Change listing data
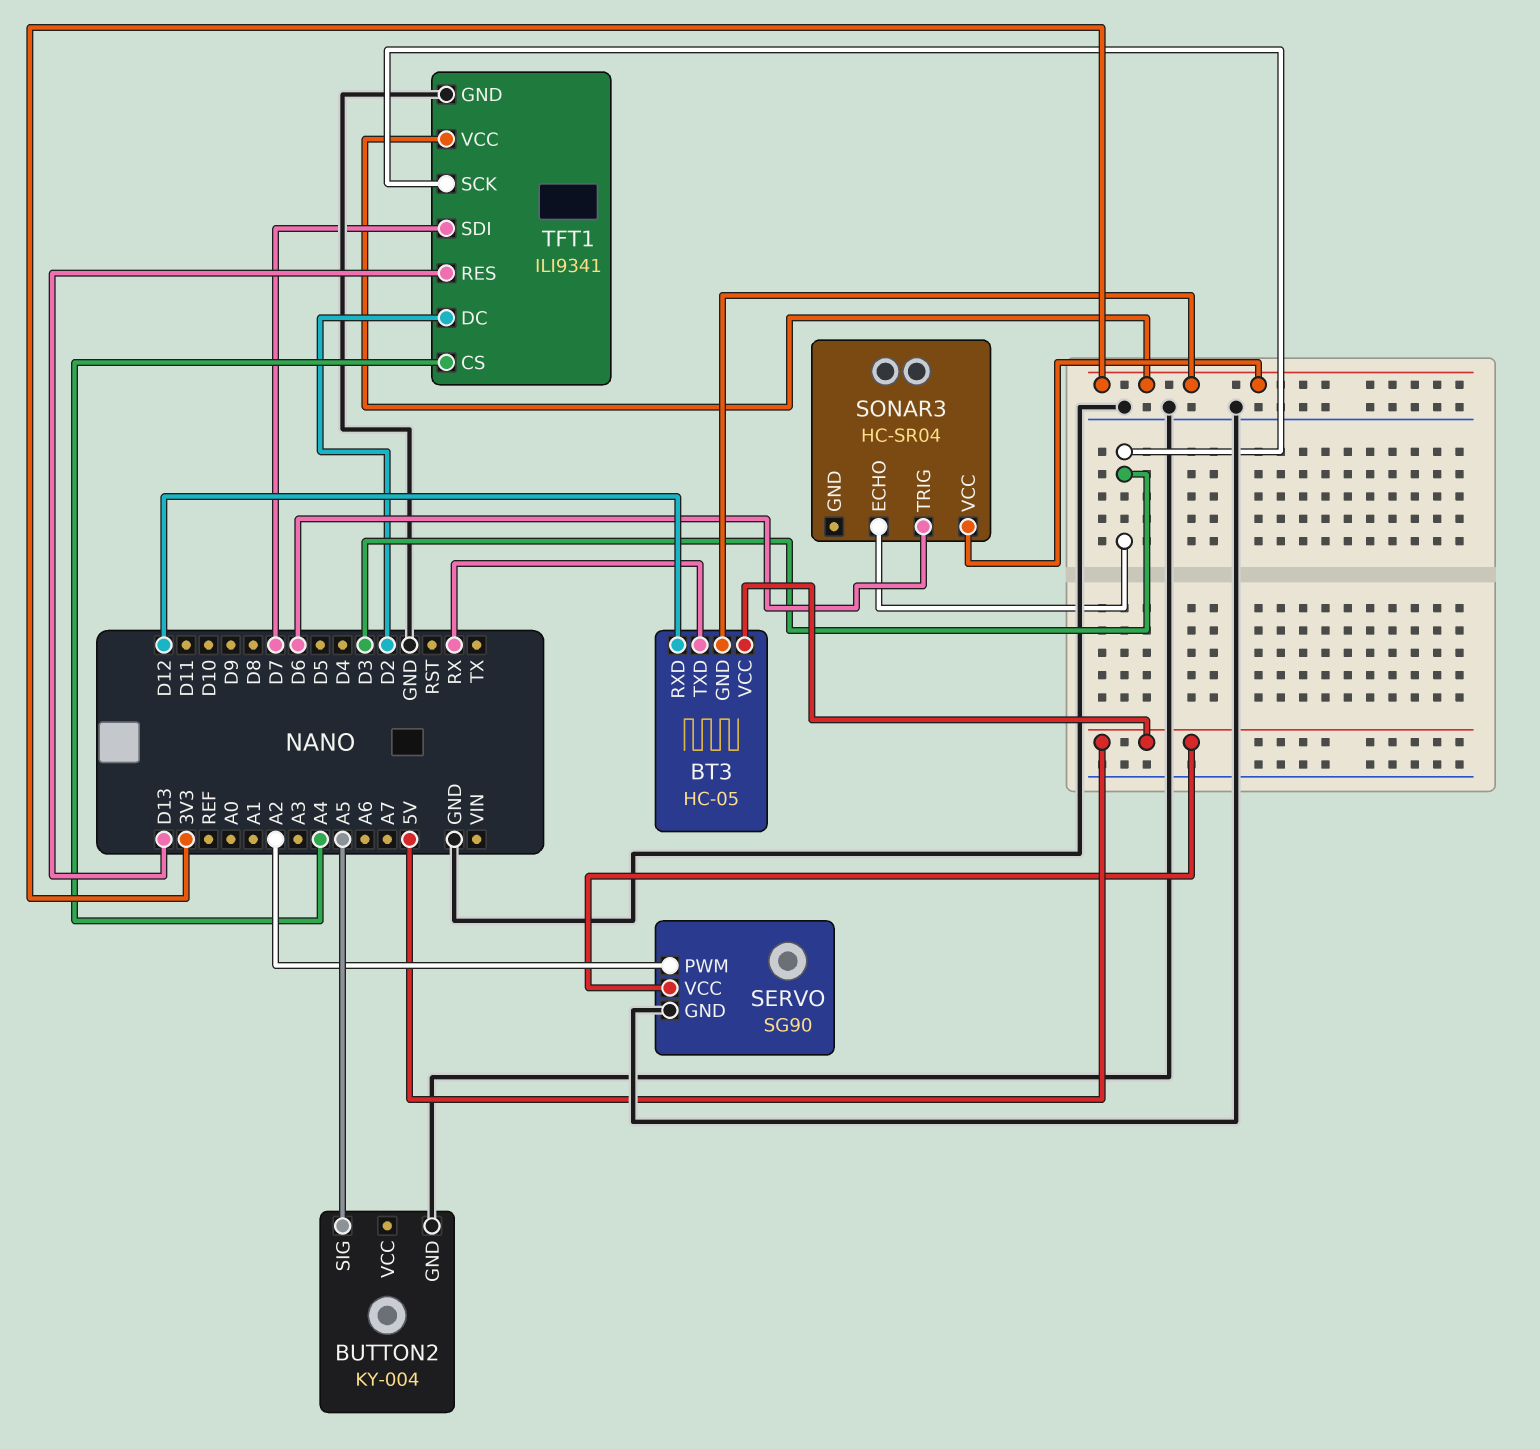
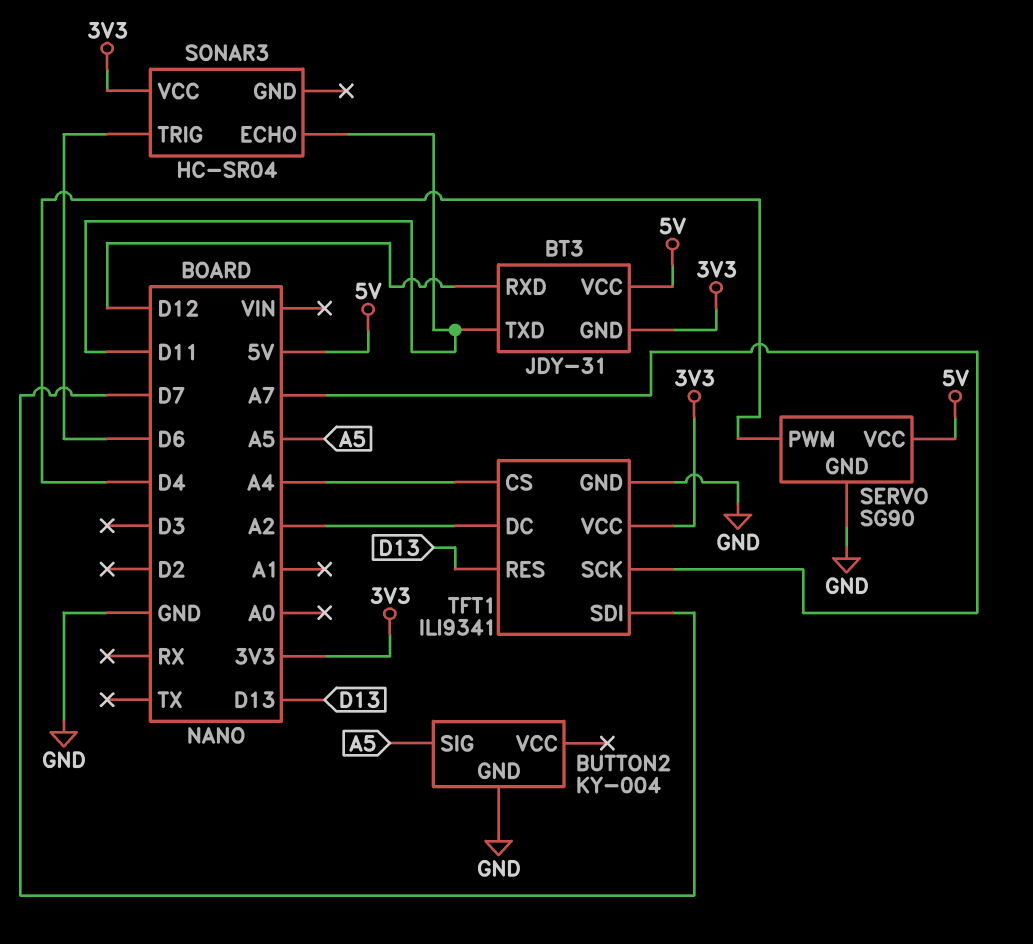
BT3: HC-05 -> JDY-31
BT3 pin TXD: RX -> D11
SERVO pin PWM: A2 -> D4
SONAR3 pin ECHO: D3 -> D11
TFT1 pin DC: D2 -> A2
TFT1 pin SCK: D3 -> A7

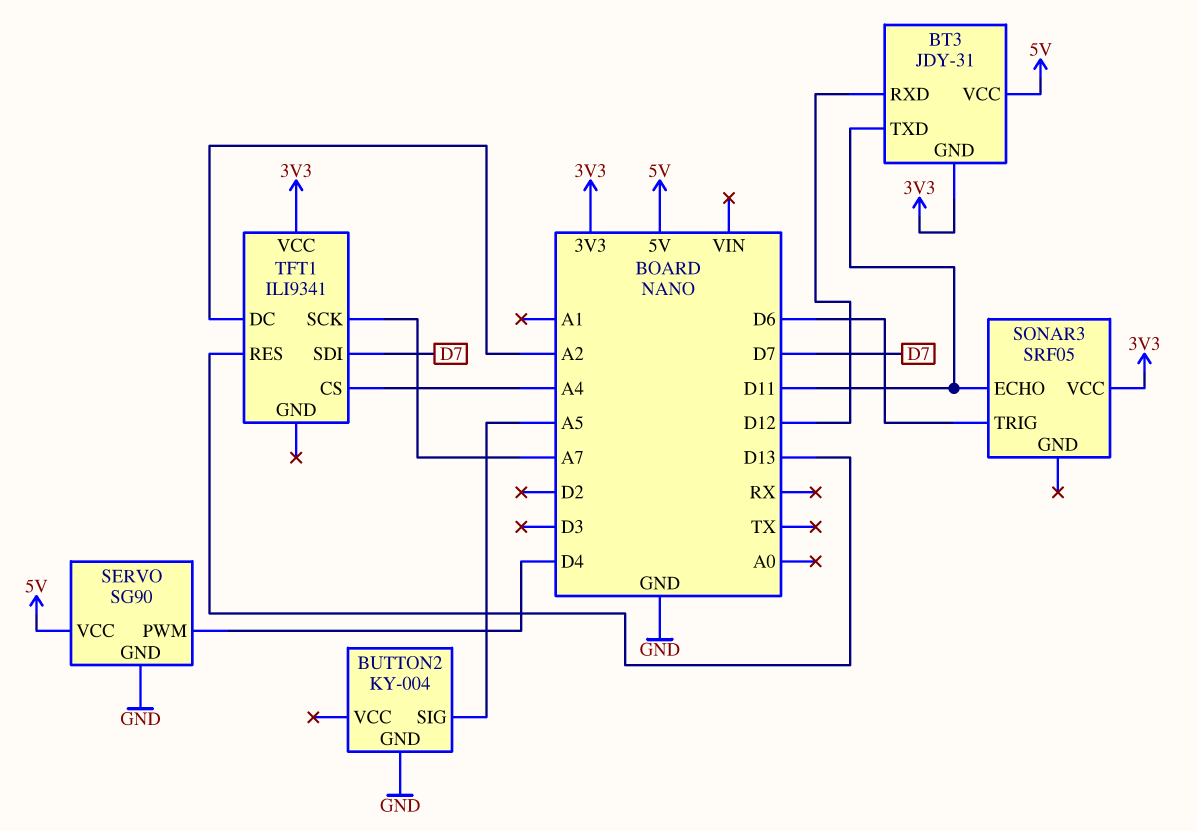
SONAR3: HC-SR04 -> SRF05
TFT1 pin GND: GND -> none

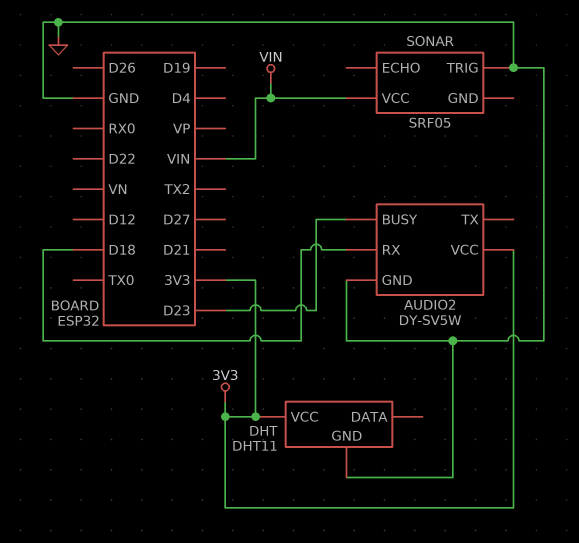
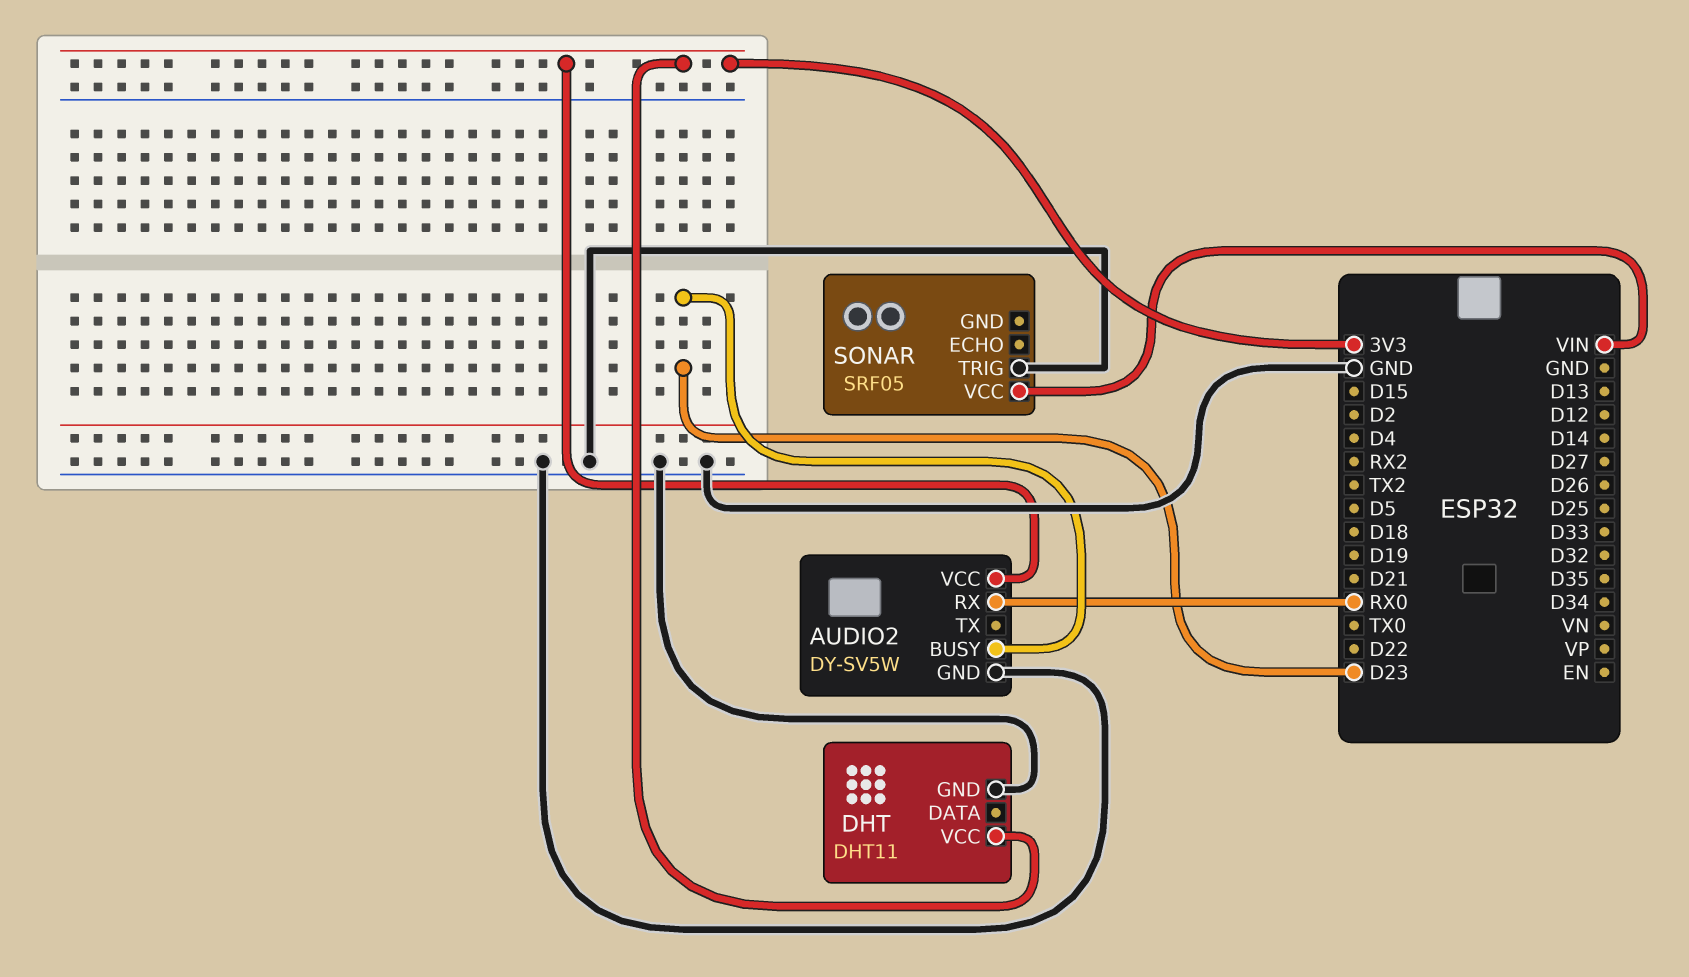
AUDIO2 pin RX: D18 -> RX0

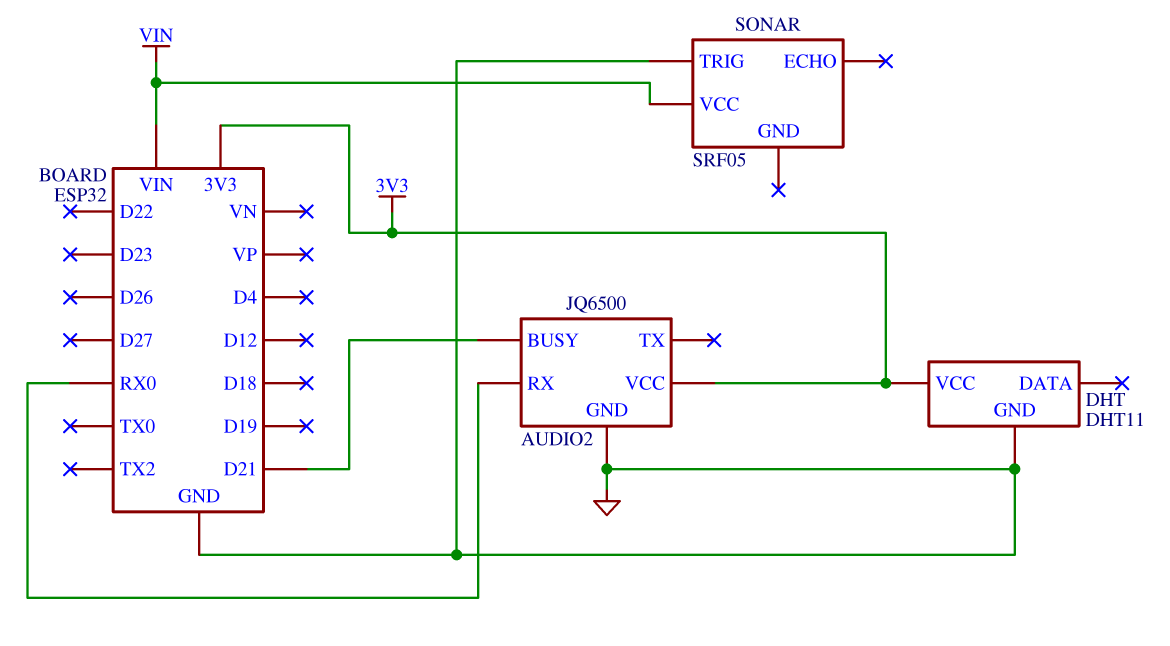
AUDIO2: DY-SV5W -> JQ6500
AUDIO2 pin BUSY: D23 -> D21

Exercise requirements:
Give the entries back verbatim and omit the images.

Result for this exercise:
BT3: HC-05 -> JDY-31
BT3 pin TXD: RX -> D11
SERVO pin PWM: A2 -> D4
SONAR3 pin ECHO: D3 -> D11
TFT1 pin DC: D2 -> A2
TFT1 pin SCK: D3 -> A7

SONAR3: HC-SR04 -> SRF05
TFT1 pin GND: GND -> none

AUDIO2 pin RX: D18 -> RX0

AUDIO2: DY-SV5W -> JQ6500
AUDIO2 pin BUSY: D23 -> D21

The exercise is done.